Start of Block

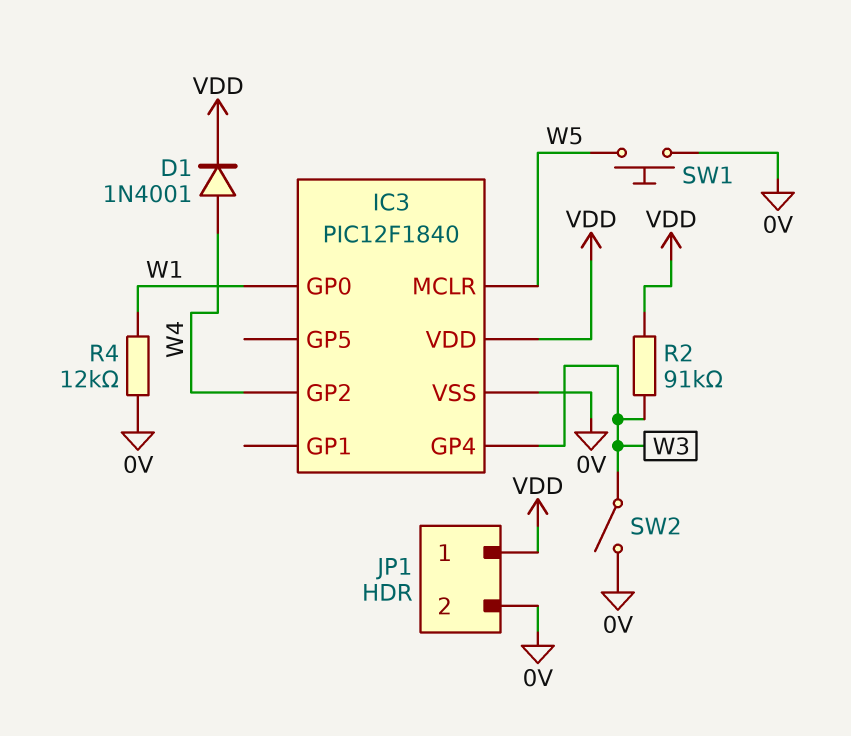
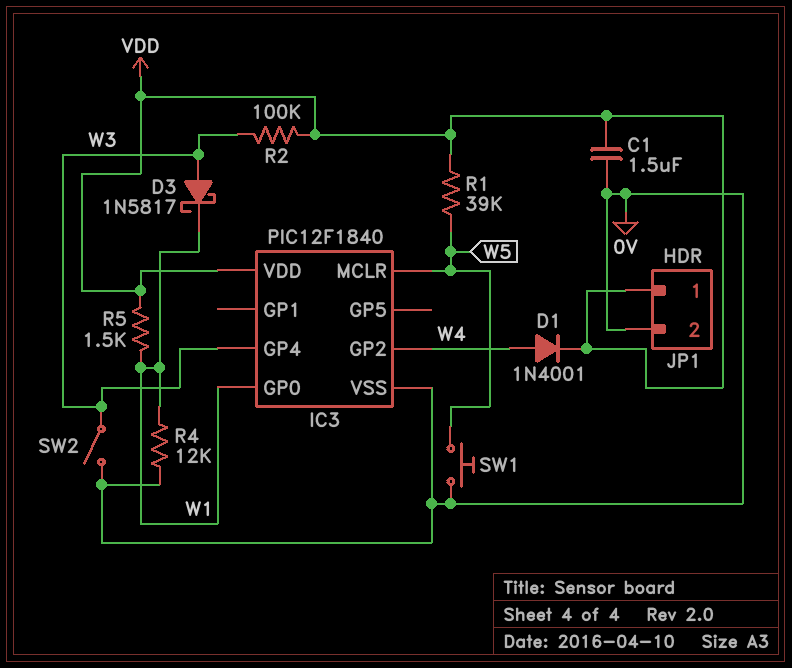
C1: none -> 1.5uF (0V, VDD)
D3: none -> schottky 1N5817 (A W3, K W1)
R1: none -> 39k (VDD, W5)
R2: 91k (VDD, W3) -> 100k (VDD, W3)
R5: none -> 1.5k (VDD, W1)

End of Block

— WORK INSTRUCTIONS —
Could you set down the data exactly as given, minus its pictures?

— YOUR SOLUTION —
C1: none -> 1.5uF (0V, VDD)
D3: none -> schottky 1N5817 (A W3, K W1)
R1: none -> 39k (VDD, W5)
R2: 91k (VDD, W3) -> 100k (VDD, W3)
R5: none -> 1.5k (VDD, W1)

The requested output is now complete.